### Activity:
The word "RFID" marks the lines to report; pull each of them from the listing.

### Given data:
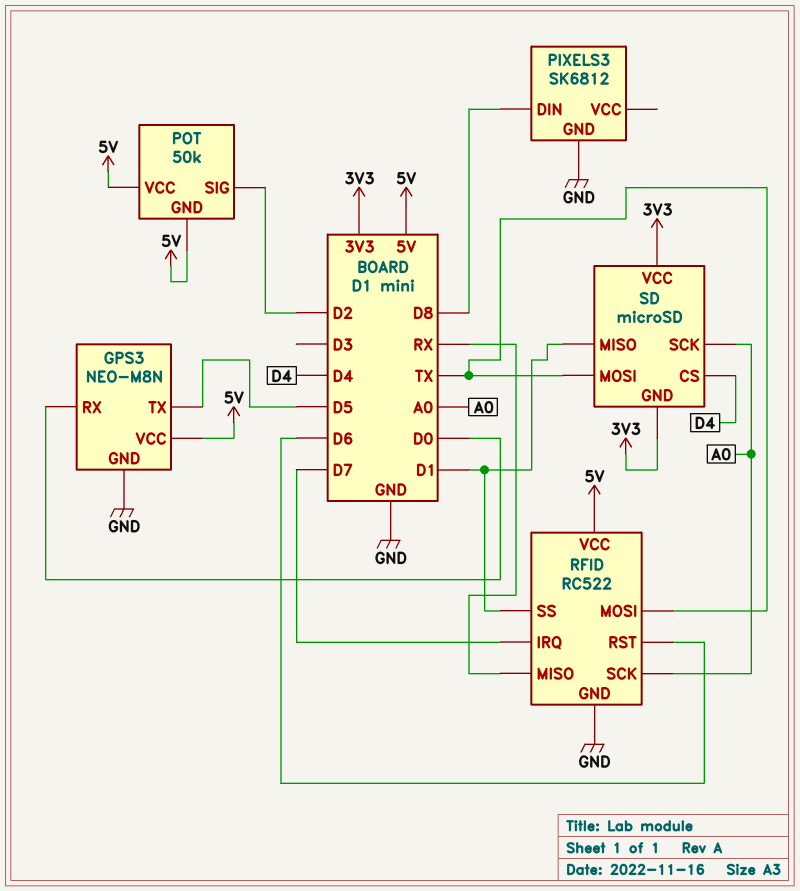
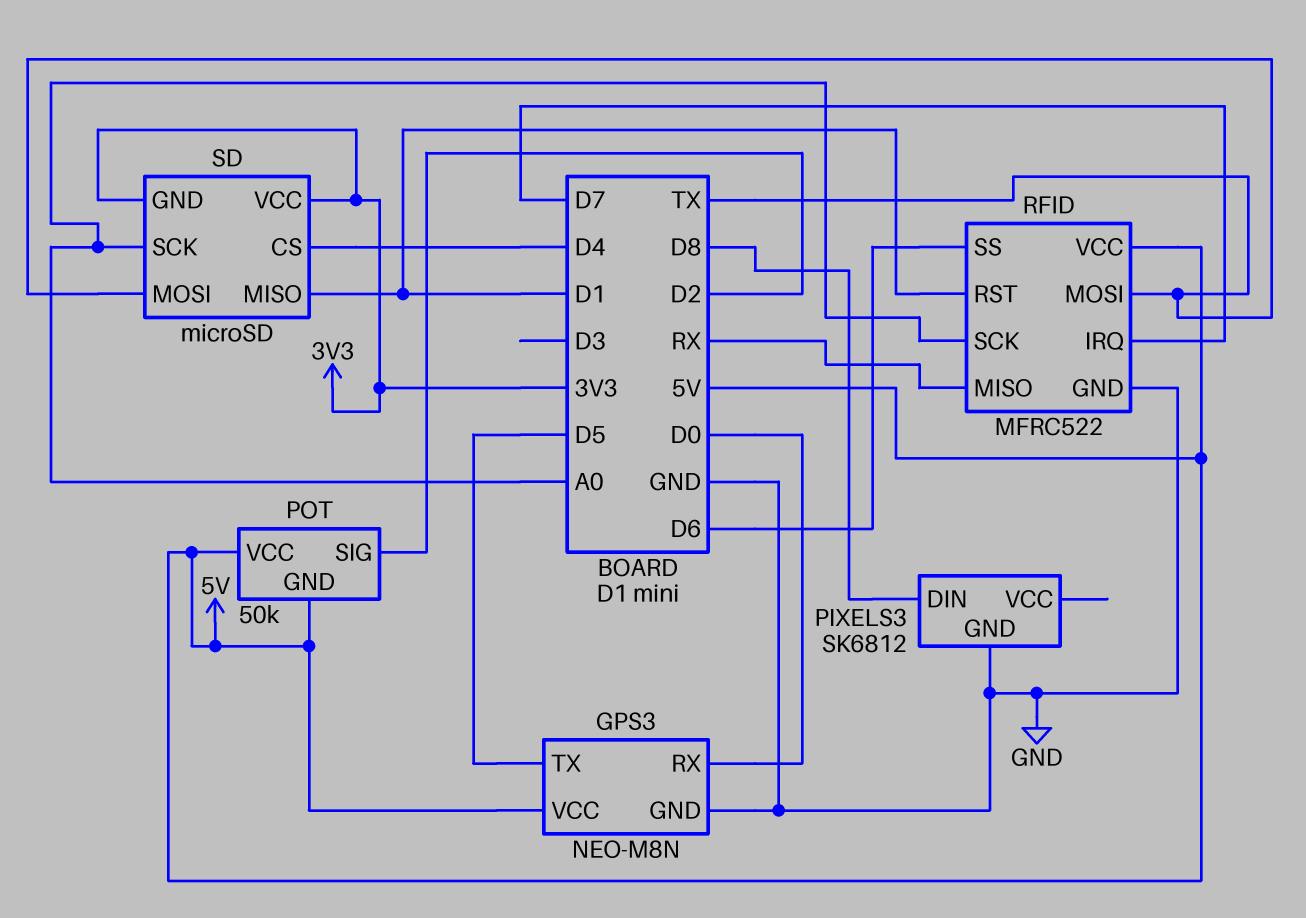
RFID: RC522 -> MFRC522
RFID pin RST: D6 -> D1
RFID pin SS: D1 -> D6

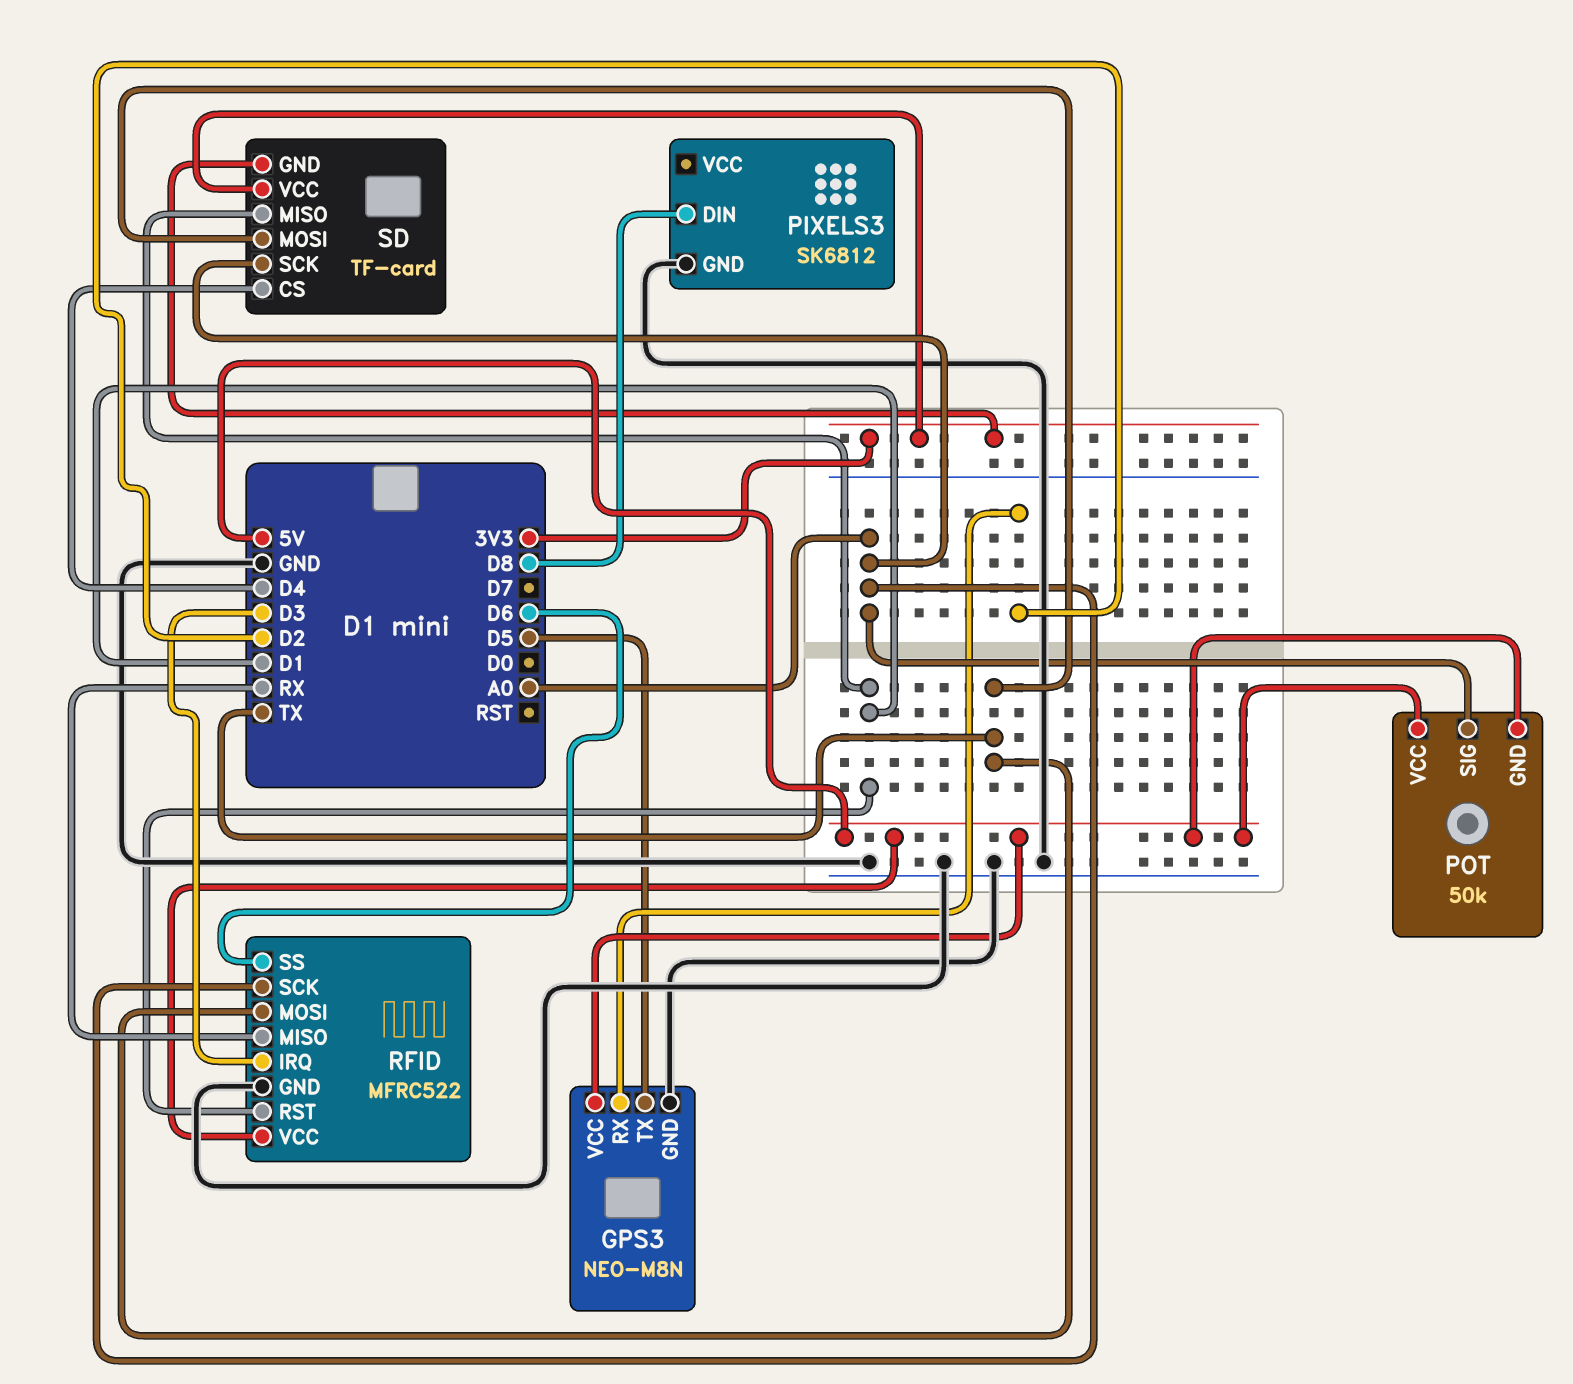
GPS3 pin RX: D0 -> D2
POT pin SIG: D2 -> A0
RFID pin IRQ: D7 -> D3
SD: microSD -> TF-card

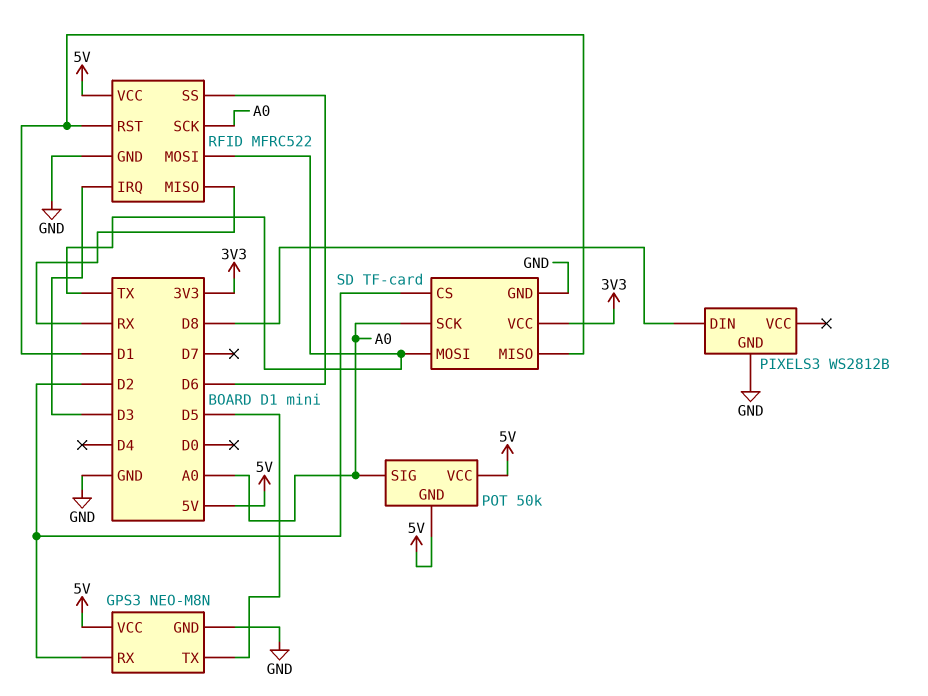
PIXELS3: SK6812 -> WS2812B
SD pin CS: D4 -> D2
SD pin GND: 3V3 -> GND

### Answer to the exercise:
RFID: RC522 -> MFRC522
RFID pin RST: D6 -> D1
RFID pin SS: D1 -> D6
RFID pin IRQ: D7 -> D3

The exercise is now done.